··· Data extracts

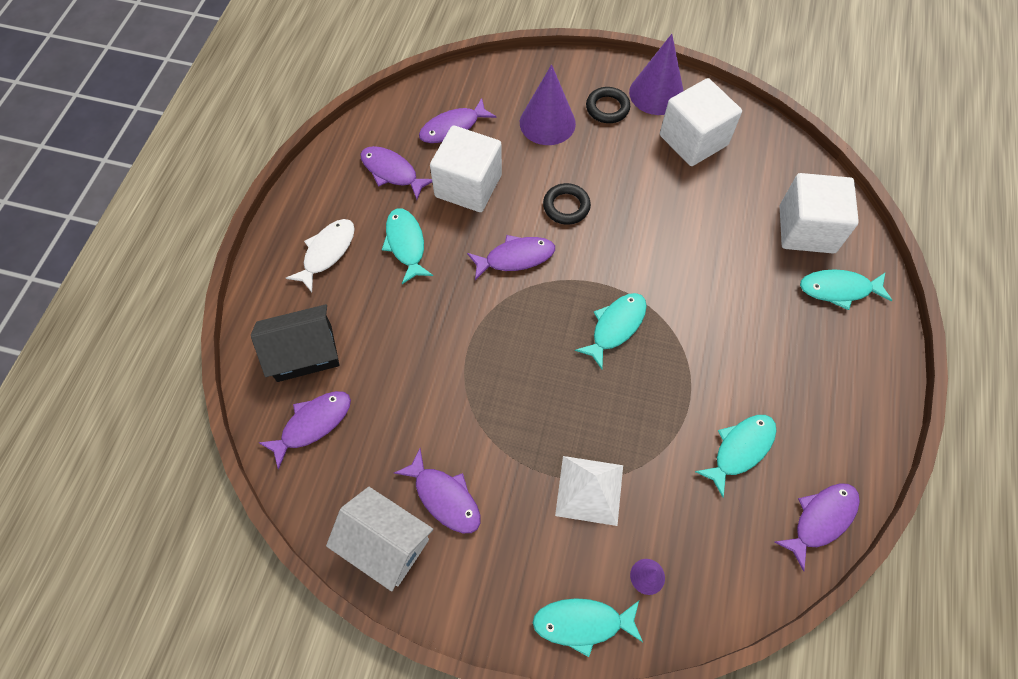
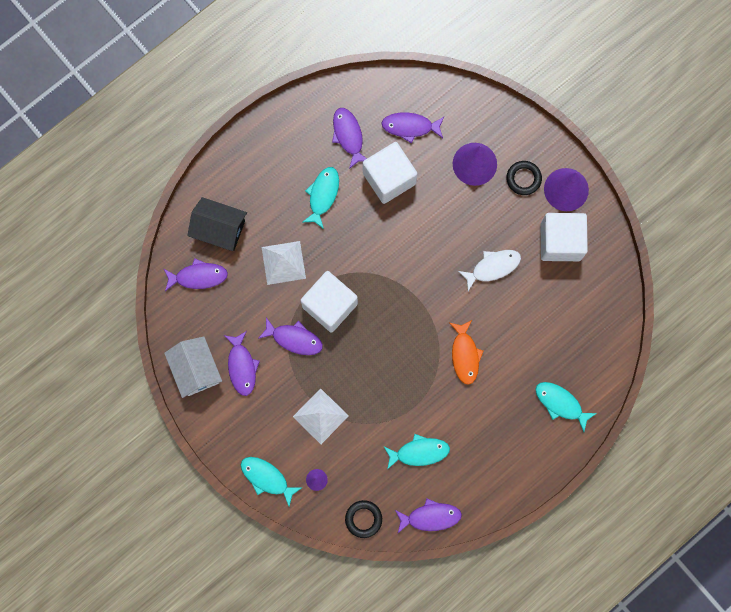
camera: 35 degrees right, 15 degrees up
white fish [286,219,355,292] -> white fish moved to [458,250,521,291]
purple fish [467,235,555,280] -> purple fish moved to [258,317,323,355]
black ring [543,183,591,225] -> black ring moved to [345,500,382,538]
turquoise fish [575,293,647,369] -> none
white cube [780,173,859,253] -> white cube moved to [301,271,358,333]
none -> white pyramid [262,241,306,285]
none -> orange fish [450,320,483,385]

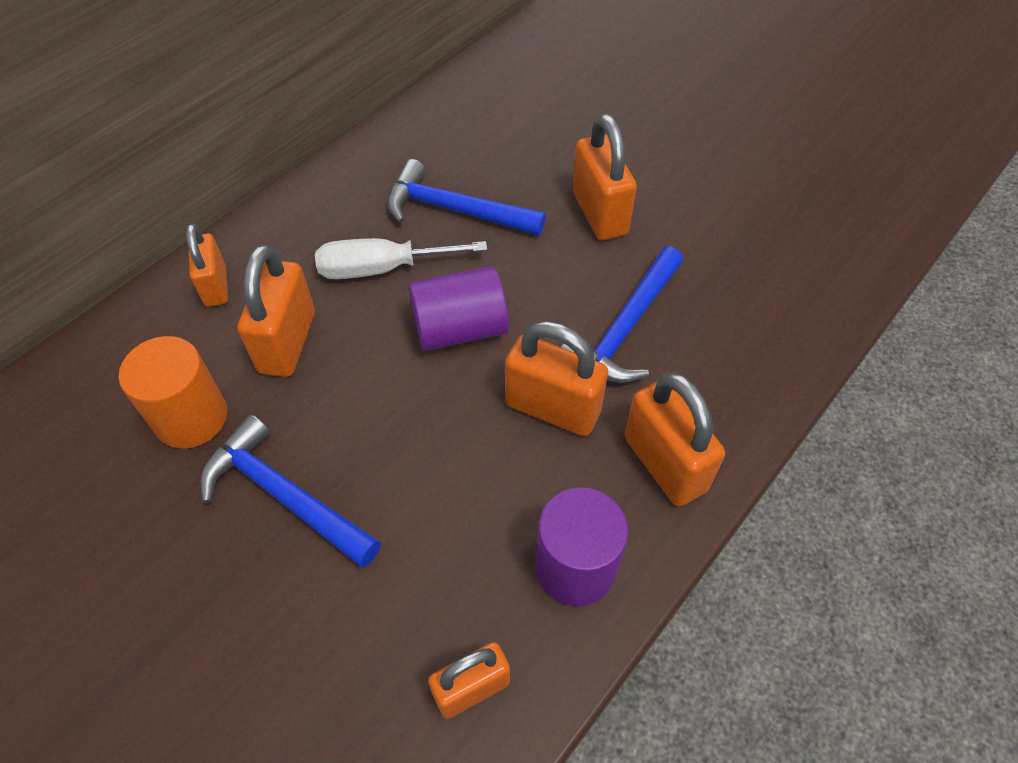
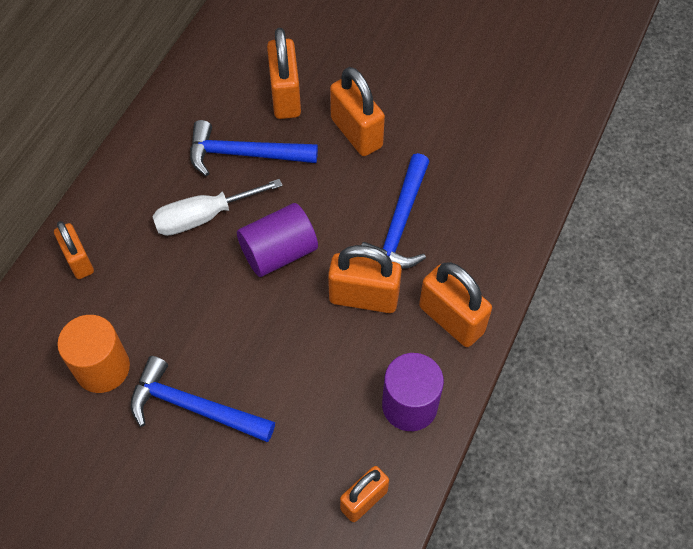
camera: 15 degrees left, 5 degrees up
orange padlock [238,244,315,377] -> orange padlock moved to [267,28,301,119]

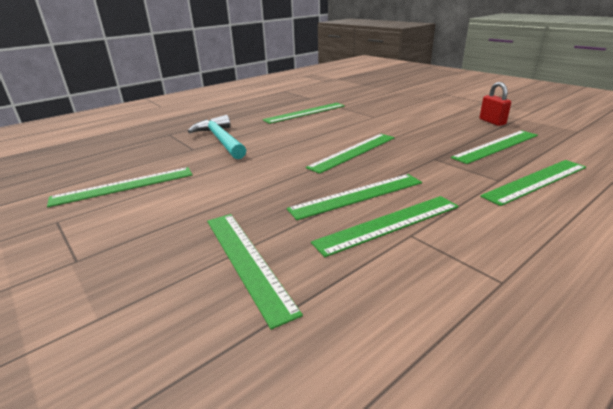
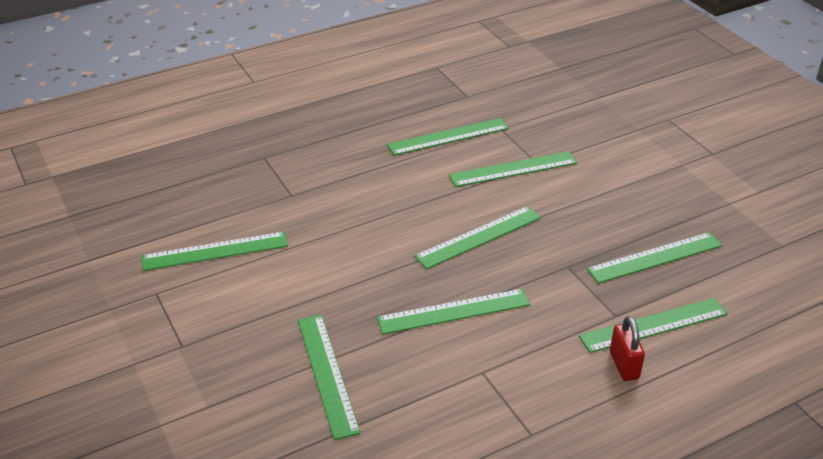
camera: 10 degrees right, 10 degrees up
turquoise hammer [188,115,246,159] -> none
green ruler [311,196,459,257] -> green ruler moved to [449,151,577,187]
red padlock [479,82,511,126] -> red padlock moved to [610,316,645,381]

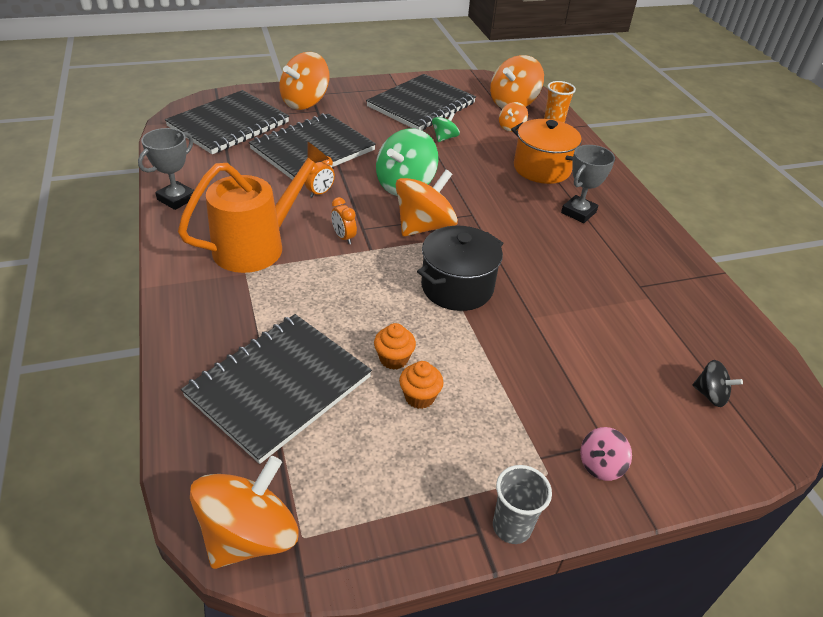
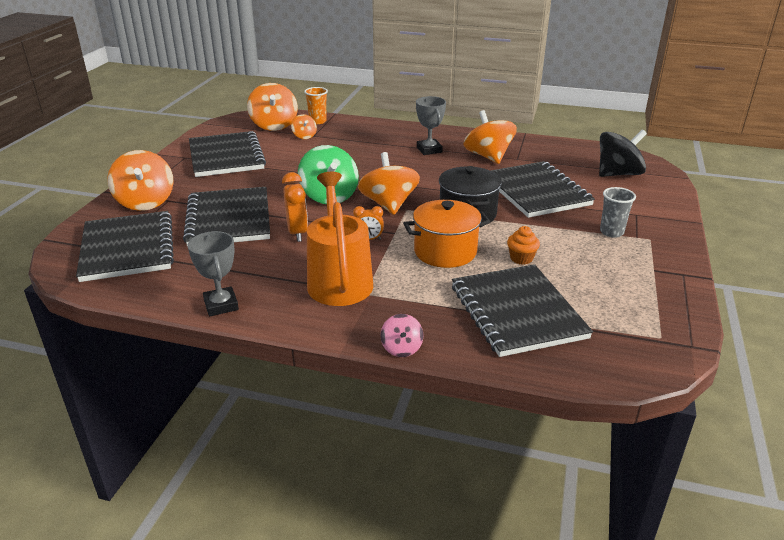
camera: 55 degrees left, 10 degrees down
orange spinning top [190,456,299,569] -> orange spinning top moved to [464,110,517,164]
orange clock [305,156,335,197] -> orange clock [282,172,308,242], size x1.64
orange cupcake [399,361,443,409] -> none
green spinning top [432,112,460,142] -> none
grey cup [493,465,552,544] -> grey cup moved to [600,187,636,238]
orange pot [511,119,582,184] -> orange pot moved to [403,200,490,268]
pink spinning top [580,427,632,481] -> pink spinning top moved to [380,314,423,357]
black spinning top [693,360,743,407] -> black spinning top [599,129,647,177], size x1.98
none -> black notebook [490,161,595,218]

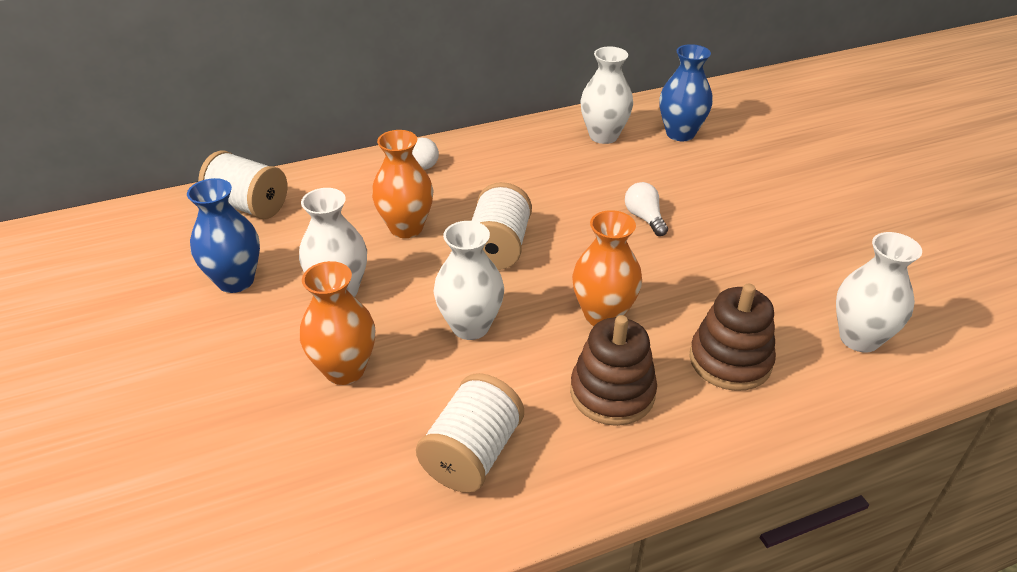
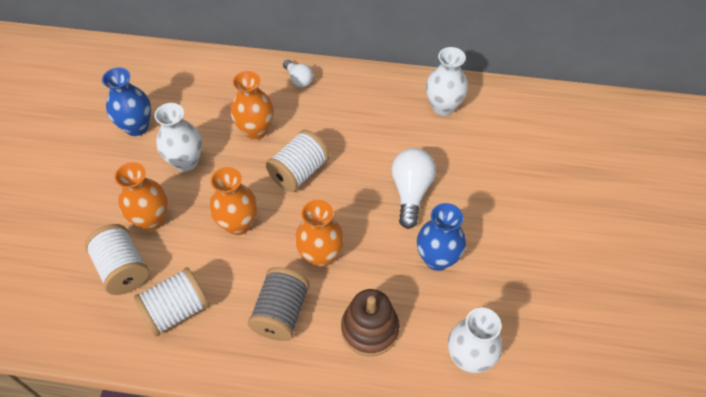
camera: 30 degrees right, 15 degrees up
white spool [198,151,287,219] -> white spool moved to [85,224,149,295]
white vase [434,221,504,340] -> orange vase [210,167,257,235]
brown stacking toy [570,315,657,426] -> grey spool [248,267,310,341]
white light bulb [625,182,668,236] -> white light bulb [391,148,436,229], size x1.69
blue vase [659,44,713,141] -> blue vase moved to [417,203,466,271]

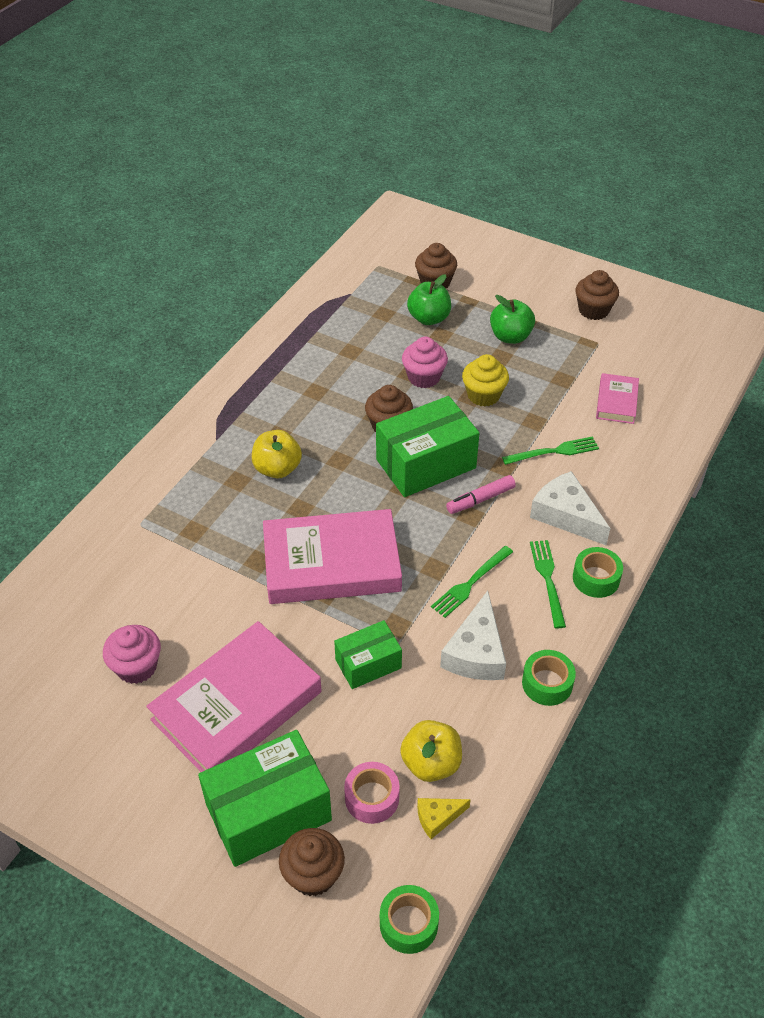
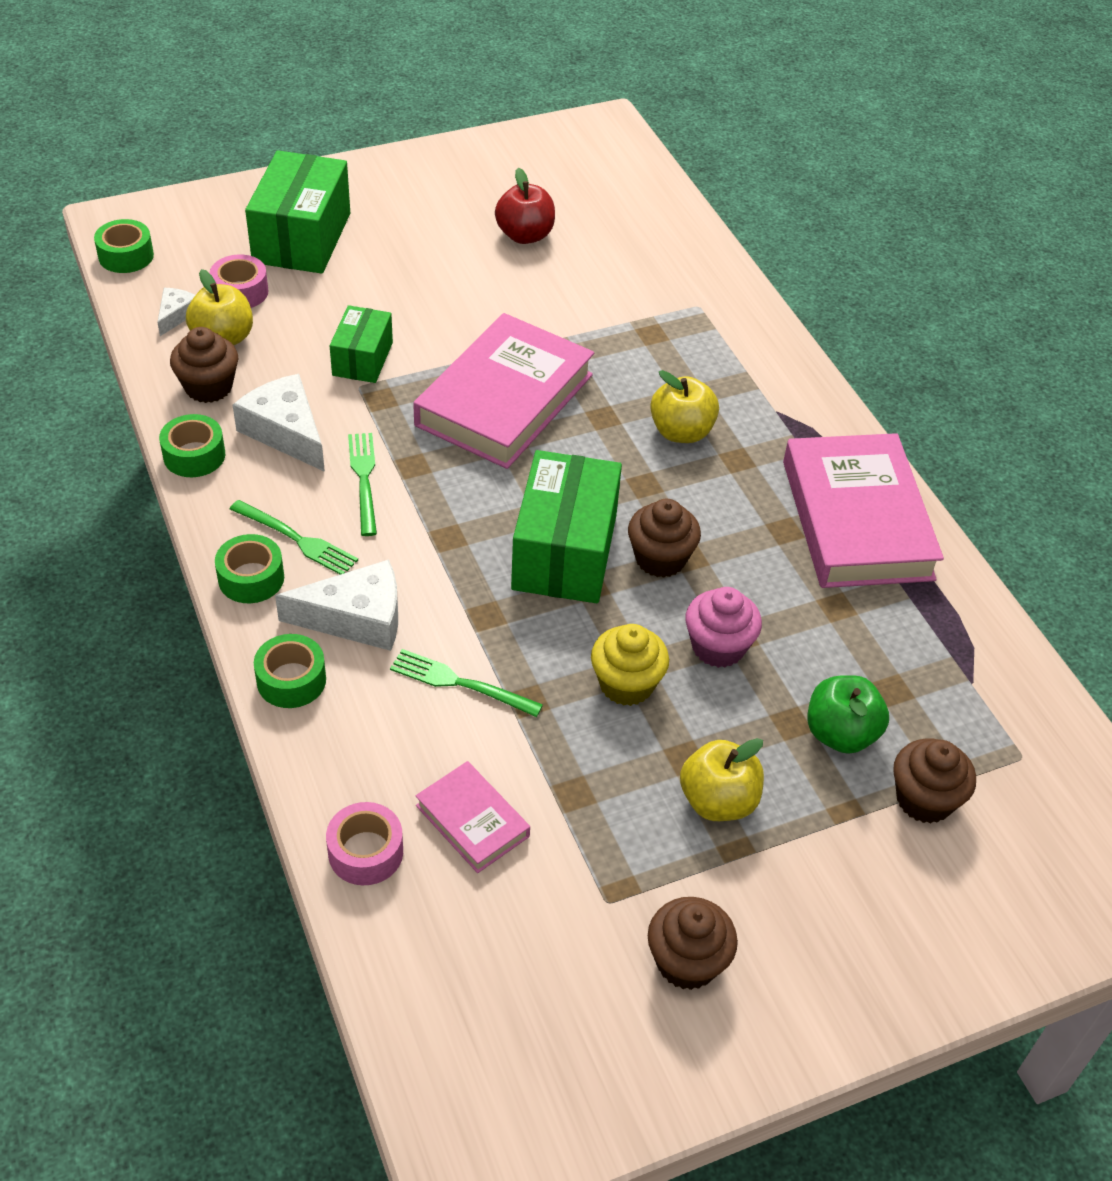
camera: 125 degrees right, 0 degrees up
pink cupcake [103,625,161,684] -> red apple [495,168,555,244]
pink book [146,621,322,772] -> pink book moved to [783,433,944,588]
brown cupcake [279,828,345,896] -> brown cupcake moved to [170,327,238,403]
yellow cheese [417,798,471,839] -> white cheese [157,288,195,336]
pink marker [446,475,516,514] -> none
green apple [490,295,535,344] -> yellow apple [680,738,764,821]
green fork [502,436,599,465] -> green fork turned 90 degrees clockwise [390,649,543,717]
none -> green tape [254,634,326,708]
none -> pink tape [326,802,403,885]

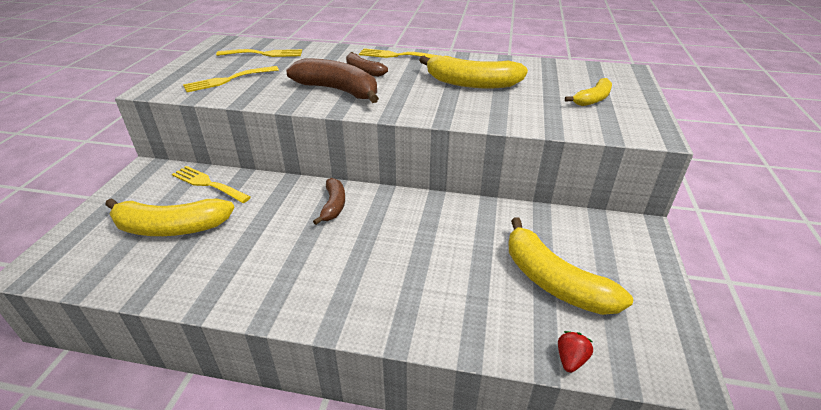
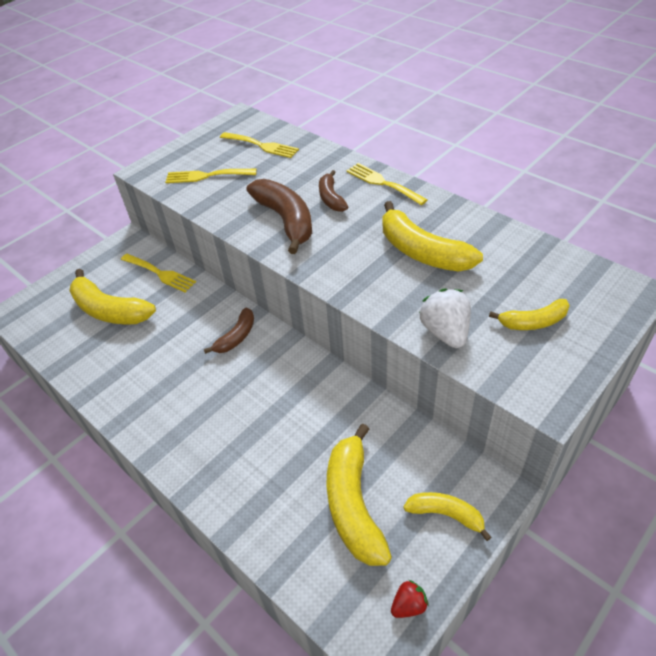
camera: 35 degrees right, 10 degrees up
yellow fork [172,166,251,203] -> yellow fork turned 150 degrees clockwise [121,254,196,292]
red strawberry [558,331,593,373] -> red strawberry moved to [391,580,429,618]
none -> yellow banana [403,492,492,541]
none -> white strawberry [419,288,471,348]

······

_Your assignment_
Within the listing above, the stretch from the line with "none -> white pyramid [262,241,306,285]" down to the line with "pink marker [446,475,516,514] -> none" is to be given again exactly, end lines included and pictures excluded.

_Answer section_
none -> white pyramid [262,241,306,285]
none -> orange fish [450,320,483,385]

camera: 15 degrees left, 5 degrees up
orange padlock [238,244,315,377] -> orange padlock moved to [267,28,301,119]

camera: 10 degrees right, 10 degrees up
turquoise hammer [188,115,246,159] -> none
green ruler [311,196,459,257] -> green ruler moved to [449,151,577,187]
red padlock [479,82,511,126] -> red padlock moved to [610,316,645,381]

camera: 55 degrees left, 10 degrees down
orange spinning top [190,456,299,569] -> orange spinning top moved to [464,110,517,164]
orange clock [305,156,335,197] -> orange clock [282,172,308,242], size x1.64
orange cupcake [399,361,443,409] -> none
green spinning top [432,112,460,142] -> none
grey cup [493,465,552,544] -> grey cup moved to [600,187,636,238]
orange pot [511,119,582,184] -> orange pot moved to [403,200,490,268]
pink spinning top [580,427,632,481] -> pink spinning top moved to [380,314,423,357]
black spinning top [693,360,743,407] -> black spinning top [599,129,647,177], size x1.98
none -> black notebook [490,161,595,218]

camera: 30 degrees right, 15 degrees up
white spool [198,151,287,219] -> white spool moved to [85,224,149,295]
white vase [434,221,504,340] -> orange vase [210,167,257,235]
brown stacking toy [570,315,657,426] -> grey spool [248,267,310,341]
white light bulb [625,182,668,236] -> white light bulb [391,148,436,229], size x1.69
blue vase [659,44,713,141] -> blue vase moved to [417,203,466,271]

camera: 125 degrees right, 0 degrees up
pink cupcake [103,625,161,684] -> red apple [495,168,555,244]
pink book [146,621,322,772] -> pink book moved to [783,433,944,588]
brown cupcake [279,828,345,896] -> brown cupcake moved to [170,327,238,403]
yellow cheese [417,798,471,839] -> white cheese [157,288,195,336]
pink marker [446,475,516,514] -> none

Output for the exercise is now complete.